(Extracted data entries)
--
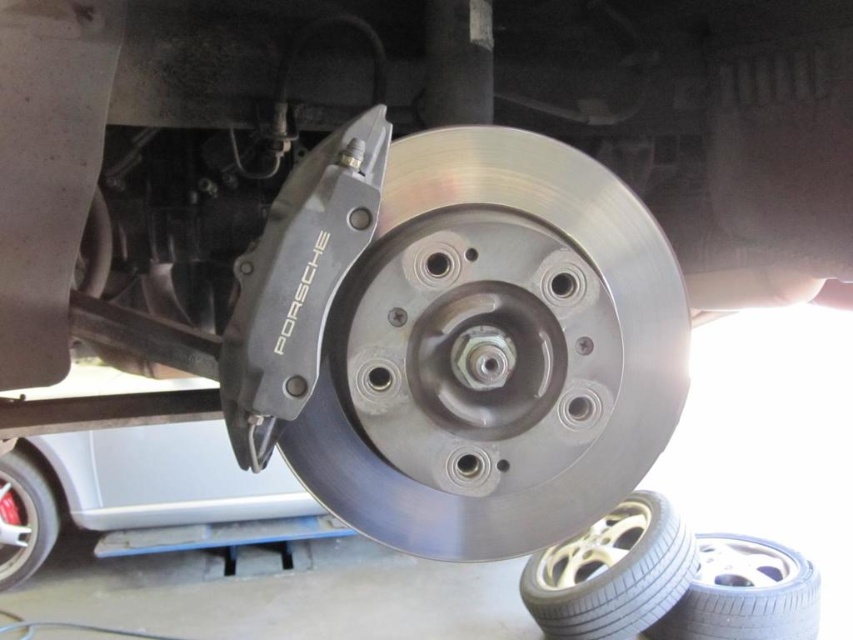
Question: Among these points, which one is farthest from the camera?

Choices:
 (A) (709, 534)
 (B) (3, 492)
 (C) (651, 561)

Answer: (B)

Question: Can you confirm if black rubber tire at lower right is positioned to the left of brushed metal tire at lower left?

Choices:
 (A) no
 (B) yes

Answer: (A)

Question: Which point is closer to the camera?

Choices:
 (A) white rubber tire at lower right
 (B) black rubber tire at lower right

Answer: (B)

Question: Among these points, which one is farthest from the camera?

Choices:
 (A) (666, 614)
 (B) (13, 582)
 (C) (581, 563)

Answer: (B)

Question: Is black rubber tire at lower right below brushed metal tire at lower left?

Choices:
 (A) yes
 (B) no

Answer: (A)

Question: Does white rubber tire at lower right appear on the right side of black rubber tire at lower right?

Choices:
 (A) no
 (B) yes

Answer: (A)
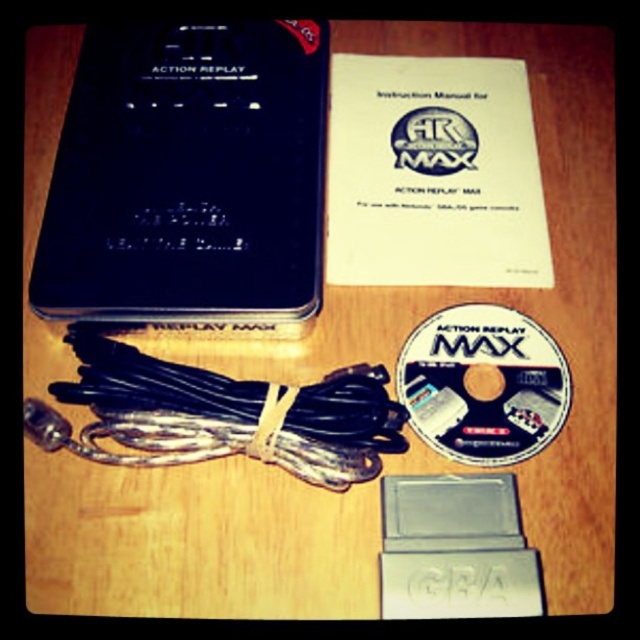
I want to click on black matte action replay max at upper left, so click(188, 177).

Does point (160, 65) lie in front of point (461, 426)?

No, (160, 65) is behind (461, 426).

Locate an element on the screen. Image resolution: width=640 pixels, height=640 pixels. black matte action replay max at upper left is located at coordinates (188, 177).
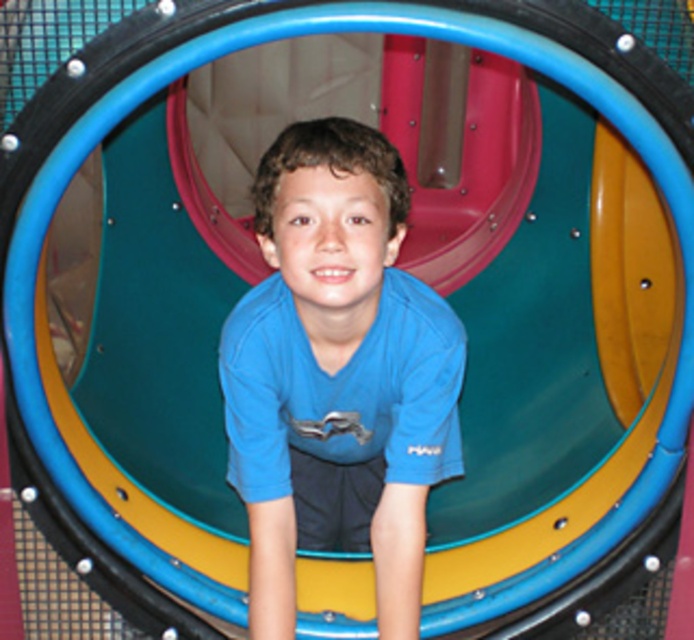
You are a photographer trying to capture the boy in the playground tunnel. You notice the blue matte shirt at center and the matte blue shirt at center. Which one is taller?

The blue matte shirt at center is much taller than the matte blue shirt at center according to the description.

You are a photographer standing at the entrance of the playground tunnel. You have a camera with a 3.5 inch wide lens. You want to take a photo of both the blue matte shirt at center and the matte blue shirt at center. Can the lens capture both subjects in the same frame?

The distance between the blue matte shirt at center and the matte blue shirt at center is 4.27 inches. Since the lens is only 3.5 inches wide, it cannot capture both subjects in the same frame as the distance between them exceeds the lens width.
--
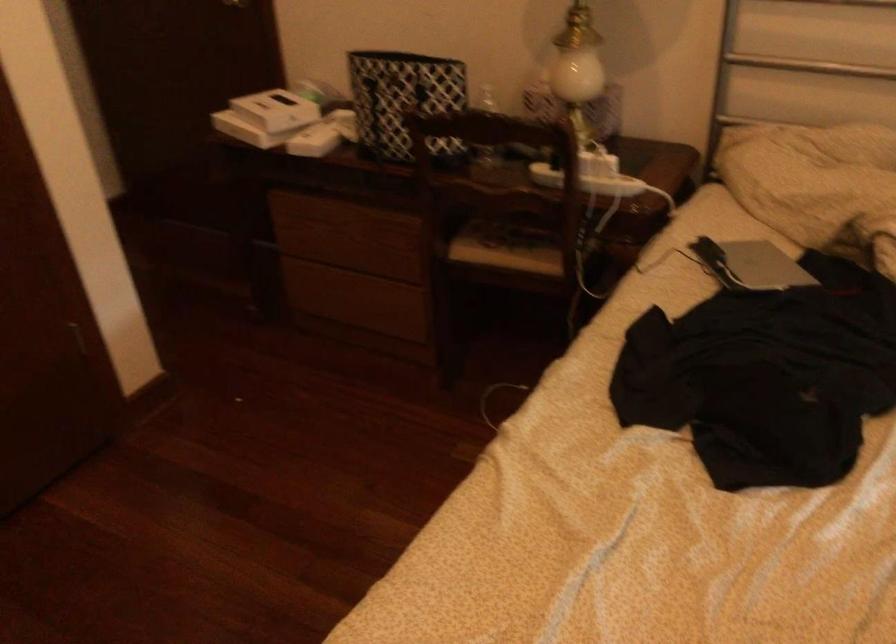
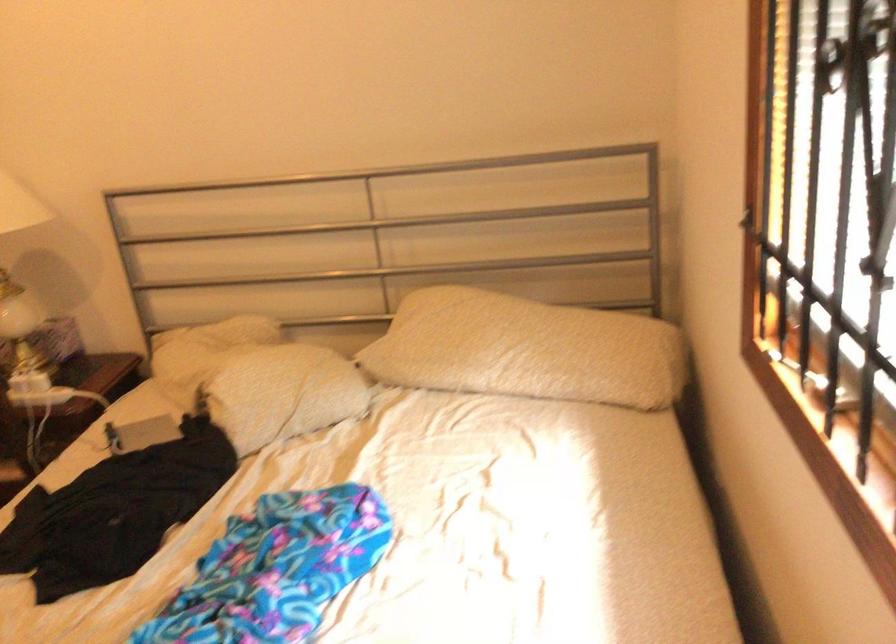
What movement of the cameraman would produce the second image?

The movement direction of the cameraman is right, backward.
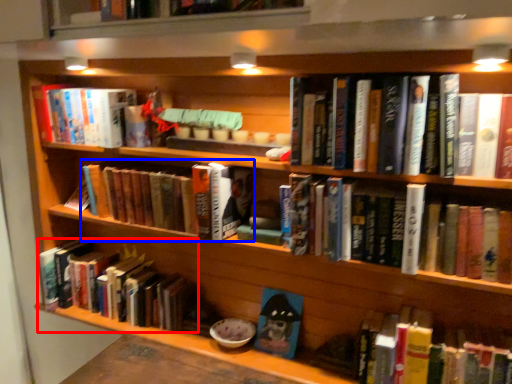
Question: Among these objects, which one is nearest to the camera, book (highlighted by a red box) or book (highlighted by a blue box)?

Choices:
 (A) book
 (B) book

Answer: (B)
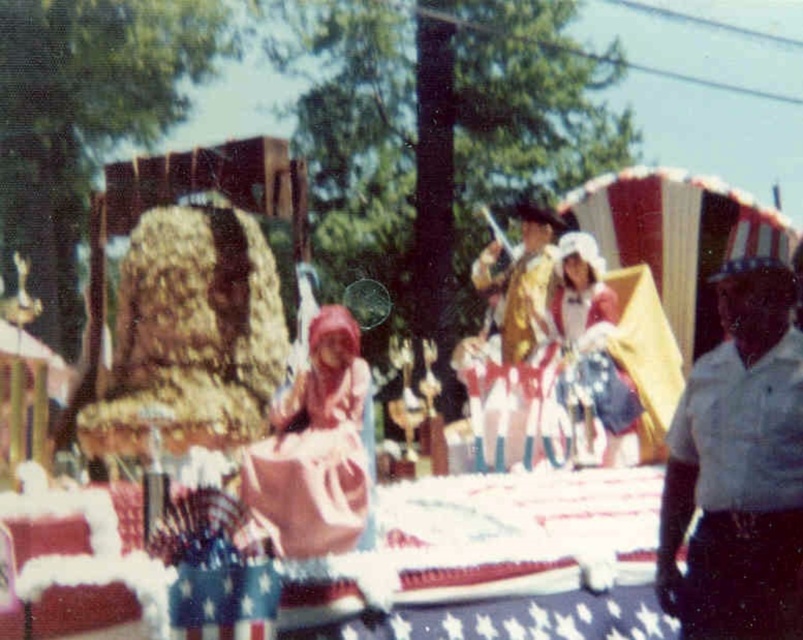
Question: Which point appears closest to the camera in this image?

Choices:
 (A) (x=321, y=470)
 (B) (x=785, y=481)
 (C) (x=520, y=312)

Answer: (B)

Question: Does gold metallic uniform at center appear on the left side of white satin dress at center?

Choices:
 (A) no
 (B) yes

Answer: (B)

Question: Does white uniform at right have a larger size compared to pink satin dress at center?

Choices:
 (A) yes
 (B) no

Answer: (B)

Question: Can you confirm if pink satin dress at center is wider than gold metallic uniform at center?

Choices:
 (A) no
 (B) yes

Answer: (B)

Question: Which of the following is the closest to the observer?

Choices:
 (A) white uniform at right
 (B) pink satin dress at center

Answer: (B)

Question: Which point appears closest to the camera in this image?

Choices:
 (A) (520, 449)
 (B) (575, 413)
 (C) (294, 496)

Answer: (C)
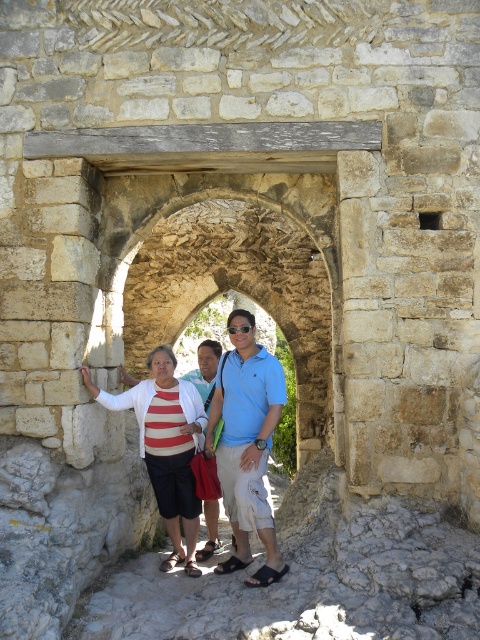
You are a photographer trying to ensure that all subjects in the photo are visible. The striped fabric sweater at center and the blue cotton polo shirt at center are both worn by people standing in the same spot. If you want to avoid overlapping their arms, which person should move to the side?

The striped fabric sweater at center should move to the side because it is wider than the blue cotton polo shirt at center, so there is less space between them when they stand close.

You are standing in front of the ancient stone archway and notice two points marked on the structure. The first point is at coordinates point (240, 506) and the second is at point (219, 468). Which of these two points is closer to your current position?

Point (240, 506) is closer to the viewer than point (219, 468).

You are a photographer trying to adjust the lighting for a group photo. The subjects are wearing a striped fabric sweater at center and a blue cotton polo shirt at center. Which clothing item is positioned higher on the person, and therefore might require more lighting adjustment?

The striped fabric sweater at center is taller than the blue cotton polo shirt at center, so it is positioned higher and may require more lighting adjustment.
--
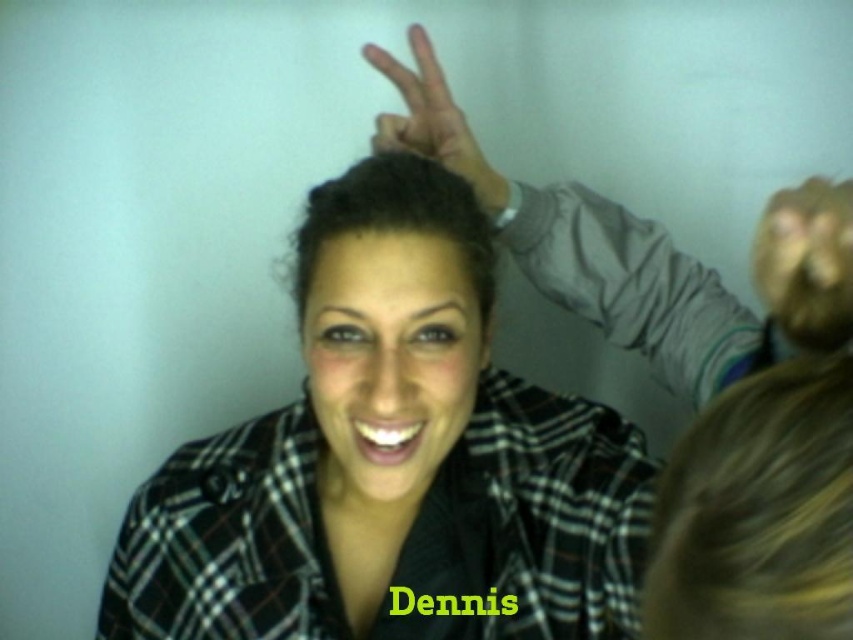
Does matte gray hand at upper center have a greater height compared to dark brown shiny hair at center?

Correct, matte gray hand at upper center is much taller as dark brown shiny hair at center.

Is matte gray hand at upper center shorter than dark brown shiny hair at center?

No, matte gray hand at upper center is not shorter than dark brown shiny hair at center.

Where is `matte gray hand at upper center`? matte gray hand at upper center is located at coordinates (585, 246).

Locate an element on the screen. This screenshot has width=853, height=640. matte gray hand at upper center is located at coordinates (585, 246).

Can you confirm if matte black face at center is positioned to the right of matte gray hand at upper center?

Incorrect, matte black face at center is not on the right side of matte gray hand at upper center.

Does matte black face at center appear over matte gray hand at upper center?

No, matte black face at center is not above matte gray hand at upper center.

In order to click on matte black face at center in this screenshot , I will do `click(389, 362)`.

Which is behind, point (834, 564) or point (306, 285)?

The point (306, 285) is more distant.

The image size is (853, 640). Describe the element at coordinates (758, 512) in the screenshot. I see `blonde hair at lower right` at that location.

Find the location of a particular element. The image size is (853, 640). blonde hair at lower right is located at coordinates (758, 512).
--
EXERCISE: Please turn the lines starting with the one that contains "Does matte gray" and going on through the one that contains "Find the location" into a Markdown table with the columns Row and Text, one numbered row per line and blank lines left out.

FINISHED TASK:
| Row | Text |
|---|---|
| 1 | Does matte gray hand at upper center have a greater height compared to dark brown shiny hair at center? |
| 2 | Correct, matte gray hand at upper center is much taller as dark brown shiny hair at center. |
| 3 | Is matte gray hand at upper center shorter than dark brown shiny hair at center? |
| 4 | No, matte gray hand at upper center is not shorter than dark brown shiny hair at center. |
| 5 | Where is `matte gray hand at upper center`? matte gray hand at upper center is located at coordinates (585, 246). |
| 6 | Locate an element on the screen. This screenshot has width=853, height=640. matte gray hand at upper center is located at coordinates (585, 246). |
| 7 | Can you confirm if matte black face at center is positioned to the right of matte gray hand at upper center? |
| 8 | Incorrect, matte black face at center is not on the right side of matte gray hand at upper center. |
| 9 | Does matte black face at center appear over matte gray hand at upper center? |
| 10 | No, matte black face at center is not above matte gray hand at upper center. |
| 11 | In order to click on matte black face at center in this screenshot , I will do `click(389, 362)`. |
| 12 | Which is behind, point (834, 564) or point (306, 285)? |
| 13 | The point (306, 285) is more distant. |
| 14 | The image size is (853, 640). Describe the element at coordinates (758, 512) in the screenshot. I see `blonde hair at lower right` at that location. |
| 15 | Find the location of a particular element. The image size is (853, 640). blonde hair at lower right is located at coordinates (758, 512). |